EXTRACTED INFORMATION Start Marker

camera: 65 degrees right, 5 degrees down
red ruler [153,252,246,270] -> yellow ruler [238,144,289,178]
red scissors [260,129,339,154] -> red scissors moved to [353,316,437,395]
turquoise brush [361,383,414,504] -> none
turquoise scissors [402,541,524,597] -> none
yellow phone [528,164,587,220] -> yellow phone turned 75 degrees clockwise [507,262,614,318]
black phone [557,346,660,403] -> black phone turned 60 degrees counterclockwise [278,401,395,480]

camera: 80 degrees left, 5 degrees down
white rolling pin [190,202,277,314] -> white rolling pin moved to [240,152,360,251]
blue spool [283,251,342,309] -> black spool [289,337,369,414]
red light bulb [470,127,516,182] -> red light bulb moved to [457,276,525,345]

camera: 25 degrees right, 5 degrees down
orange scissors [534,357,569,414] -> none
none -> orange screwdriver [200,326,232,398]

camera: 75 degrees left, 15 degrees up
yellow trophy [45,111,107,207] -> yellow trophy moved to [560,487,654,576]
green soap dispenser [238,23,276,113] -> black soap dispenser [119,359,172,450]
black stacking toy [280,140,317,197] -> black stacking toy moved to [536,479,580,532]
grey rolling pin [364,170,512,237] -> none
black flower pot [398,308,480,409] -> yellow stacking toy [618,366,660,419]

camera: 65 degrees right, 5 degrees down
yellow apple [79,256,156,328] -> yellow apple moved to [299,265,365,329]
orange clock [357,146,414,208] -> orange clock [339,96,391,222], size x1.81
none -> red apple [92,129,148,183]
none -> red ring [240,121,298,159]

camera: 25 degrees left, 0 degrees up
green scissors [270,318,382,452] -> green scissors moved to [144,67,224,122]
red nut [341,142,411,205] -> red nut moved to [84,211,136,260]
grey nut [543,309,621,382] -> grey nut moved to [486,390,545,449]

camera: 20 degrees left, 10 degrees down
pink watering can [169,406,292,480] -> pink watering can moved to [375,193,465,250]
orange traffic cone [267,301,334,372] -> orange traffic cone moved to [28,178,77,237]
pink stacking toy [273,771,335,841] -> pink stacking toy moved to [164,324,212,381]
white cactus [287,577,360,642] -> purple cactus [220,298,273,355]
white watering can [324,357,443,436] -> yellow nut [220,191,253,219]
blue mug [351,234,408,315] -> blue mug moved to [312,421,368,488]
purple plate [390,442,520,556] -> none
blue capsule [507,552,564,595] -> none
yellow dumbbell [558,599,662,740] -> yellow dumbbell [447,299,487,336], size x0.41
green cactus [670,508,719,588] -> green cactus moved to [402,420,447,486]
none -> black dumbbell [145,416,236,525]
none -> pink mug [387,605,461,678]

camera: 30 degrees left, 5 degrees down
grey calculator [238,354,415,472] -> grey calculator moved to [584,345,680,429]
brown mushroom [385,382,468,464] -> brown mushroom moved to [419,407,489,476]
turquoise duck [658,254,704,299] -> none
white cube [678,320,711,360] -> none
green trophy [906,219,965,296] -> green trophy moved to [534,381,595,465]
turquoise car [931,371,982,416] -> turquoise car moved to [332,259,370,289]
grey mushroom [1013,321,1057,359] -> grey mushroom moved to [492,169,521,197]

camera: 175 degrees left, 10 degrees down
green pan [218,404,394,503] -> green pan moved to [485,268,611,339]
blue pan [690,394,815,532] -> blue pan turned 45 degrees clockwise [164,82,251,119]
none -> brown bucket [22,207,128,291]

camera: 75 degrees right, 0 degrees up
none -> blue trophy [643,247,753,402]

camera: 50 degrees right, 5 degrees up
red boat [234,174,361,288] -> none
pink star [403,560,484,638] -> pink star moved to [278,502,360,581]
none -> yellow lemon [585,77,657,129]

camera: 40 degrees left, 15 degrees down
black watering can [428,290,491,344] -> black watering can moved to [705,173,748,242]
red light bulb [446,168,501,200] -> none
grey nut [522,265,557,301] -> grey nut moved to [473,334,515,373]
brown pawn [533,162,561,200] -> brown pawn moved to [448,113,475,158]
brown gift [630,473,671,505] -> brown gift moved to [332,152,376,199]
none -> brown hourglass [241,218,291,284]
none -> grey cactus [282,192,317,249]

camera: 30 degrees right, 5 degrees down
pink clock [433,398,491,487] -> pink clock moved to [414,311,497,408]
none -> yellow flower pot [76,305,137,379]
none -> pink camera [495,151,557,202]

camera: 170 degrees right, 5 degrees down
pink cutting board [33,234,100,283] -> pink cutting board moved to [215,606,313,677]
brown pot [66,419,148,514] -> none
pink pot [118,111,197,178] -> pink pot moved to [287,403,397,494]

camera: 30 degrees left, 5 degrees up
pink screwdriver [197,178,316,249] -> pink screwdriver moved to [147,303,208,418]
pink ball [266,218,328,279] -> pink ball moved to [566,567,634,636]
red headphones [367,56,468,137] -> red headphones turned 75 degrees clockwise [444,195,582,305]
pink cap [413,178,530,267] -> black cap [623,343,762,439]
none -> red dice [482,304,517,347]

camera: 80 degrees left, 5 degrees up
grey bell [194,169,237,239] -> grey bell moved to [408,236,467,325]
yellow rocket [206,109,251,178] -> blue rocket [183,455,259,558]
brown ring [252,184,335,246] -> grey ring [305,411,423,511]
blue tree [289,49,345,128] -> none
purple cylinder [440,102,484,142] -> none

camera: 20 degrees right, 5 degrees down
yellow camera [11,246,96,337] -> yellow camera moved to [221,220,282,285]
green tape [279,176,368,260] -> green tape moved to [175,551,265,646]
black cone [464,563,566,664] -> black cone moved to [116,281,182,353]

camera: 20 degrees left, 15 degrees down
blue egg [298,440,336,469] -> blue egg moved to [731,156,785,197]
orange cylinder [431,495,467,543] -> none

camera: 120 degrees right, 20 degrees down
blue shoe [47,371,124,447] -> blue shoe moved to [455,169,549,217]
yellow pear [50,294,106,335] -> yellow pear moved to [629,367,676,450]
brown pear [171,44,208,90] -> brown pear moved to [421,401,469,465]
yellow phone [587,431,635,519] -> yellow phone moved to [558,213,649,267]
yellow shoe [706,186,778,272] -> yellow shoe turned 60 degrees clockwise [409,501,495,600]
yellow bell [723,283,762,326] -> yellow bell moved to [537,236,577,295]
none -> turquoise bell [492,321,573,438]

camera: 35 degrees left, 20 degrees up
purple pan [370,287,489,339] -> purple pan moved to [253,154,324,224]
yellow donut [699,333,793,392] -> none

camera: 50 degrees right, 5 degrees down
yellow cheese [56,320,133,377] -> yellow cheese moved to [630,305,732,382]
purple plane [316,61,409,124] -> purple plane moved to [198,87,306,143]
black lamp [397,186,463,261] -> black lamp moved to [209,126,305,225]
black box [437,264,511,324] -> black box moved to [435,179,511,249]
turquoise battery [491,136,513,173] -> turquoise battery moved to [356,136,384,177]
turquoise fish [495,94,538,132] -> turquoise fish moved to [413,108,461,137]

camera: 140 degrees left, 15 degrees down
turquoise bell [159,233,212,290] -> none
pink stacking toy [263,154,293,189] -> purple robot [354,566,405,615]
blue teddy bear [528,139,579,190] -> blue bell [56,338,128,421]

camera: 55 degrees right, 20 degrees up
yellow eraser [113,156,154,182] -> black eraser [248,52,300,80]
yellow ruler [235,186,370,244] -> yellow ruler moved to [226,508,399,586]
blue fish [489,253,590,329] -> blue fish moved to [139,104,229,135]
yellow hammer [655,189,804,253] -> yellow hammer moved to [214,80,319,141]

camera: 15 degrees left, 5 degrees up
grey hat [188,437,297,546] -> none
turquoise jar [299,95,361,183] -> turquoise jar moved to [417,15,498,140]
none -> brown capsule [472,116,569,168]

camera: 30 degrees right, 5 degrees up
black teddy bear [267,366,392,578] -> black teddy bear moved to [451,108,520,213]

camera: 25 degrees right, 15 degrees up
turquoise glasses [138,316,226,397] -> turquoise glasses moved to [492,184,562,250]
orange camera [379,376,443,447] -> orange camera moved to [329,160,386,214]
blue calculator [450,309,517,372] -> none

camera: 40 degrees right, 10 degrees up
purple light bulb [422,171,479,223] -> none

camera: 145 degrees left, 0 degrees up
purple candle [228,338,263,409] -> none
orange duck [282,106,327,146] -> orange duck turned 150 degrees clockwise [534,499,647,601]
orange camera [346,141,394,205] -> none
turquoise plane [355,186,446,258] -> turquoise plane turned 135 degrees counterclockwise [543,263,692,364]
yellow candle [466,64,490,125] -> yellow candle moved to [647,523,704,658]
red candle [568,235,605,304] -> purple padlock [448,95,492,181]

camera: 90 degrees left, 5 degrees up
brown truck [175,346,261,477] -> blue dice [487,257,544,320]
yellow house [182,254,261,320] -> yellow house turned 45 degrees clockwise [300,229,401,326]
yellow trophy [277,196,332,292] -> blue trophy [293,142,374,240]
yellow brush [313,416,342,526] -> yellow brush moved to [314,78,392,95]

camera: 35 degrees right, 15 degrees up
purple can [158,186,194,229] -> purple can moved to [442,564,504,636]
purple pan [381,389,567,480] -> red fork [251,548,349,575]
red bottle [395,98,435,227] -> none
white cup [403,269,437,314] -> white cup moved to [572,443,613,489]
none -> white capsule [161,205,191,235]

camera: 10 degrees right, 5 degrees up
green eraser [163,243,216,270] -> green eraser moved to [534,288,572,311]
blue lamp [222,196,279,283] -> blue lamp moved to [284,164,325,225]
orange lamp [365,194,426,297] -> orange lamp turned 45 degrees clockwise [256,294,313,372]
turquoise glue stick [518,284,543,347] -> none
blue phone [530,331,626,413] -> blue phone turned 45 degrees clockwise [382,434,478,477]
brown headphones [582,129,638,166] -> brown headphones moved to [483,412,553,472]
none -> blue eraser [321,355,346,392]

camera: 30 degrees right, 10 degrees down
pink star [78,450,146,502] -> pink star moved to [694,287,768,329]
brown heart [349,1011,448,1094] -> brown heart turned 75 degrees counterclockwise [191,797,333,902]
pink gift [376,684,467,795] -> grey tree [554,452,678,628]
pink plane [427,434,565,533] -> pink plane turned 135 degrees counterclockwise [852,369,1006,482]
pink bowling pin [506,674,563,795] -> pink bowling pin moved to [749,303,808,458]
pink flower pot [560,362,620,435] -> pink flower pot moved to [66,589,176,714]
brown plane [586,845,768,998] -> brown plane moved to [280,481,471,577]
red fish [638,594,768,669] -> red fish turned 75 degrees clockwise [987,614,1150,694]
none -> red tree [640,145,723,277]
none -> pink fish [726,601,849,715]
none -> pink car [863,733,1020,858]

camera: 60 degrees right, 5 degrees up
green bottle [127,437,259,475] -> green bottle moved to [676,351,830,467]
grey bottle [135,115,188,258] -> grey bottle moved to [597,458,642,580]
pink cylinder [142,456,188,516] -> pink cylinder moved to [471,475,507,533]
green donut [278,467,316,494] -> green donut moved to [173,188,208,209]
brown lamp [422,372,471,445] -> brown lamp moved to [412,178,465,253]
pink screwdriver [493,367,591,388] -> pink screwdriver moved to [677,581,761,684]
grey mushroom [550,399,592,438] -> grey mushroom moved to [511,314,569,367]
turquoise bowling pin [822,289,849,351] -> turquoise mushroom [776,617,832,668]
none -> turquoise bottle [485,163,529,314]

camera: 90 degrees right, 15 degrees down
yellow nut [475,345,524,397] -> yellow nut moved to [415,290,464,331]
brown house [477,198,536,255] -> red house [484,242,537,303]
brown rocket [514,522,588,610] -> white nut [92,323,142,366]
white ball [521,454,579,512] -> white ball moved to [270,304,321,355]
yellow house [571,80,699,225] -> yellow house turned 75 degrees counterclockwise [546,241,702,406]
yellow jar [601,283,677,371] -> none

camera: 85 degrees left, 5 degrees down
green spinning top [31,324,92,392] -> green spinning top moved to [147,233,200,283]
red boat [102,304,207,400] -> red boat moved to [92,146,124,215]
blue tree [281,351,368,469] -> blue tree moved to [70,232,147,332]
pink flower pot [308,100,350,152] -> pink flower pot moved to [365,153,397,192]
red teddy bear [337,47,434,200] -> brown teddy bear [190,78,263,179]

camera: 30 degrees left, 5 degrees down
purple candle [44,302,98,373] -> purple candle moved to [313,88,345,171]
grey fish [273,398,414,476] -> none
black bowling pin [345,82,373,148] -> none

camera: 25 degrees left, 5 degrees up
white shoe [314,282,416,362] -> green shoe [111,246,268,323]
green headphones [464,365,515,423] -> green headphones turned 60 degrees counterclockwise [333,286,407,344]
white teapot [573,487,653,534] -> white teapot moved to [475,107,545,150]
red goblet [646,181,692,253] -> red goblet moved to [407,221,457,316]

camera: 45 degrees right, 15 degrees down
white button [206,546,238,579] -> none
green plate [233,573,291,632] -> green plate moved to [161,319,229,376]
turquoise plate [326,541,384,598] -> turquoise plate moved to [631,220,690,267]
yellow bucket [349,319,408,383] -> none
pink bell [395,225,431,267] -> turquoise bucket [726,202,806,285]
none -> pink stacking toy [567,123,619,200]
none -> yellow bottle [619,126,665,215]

EXTRACTED INFORMATION End Marker

PROBLEM TO SOLVE
Looking at the entries above, can you reproduce exactly the lines from the one that holds "green cactus [670,508,719,588]" through the one that holds "grey calculator [238,354,415,472]", and only those?

SOLUTION BELOW
green cactus [670,508,719,588] -> green cactus moved to [402,420,447,486]
none -> black dumbbell [145,416,236,525]
none -> pink mug [387,605,461,678]

camera: 30 degrees left, 5 degrees down
grey calculator [238,354,415,472] -> grey calculator moved to [584,345,680,429]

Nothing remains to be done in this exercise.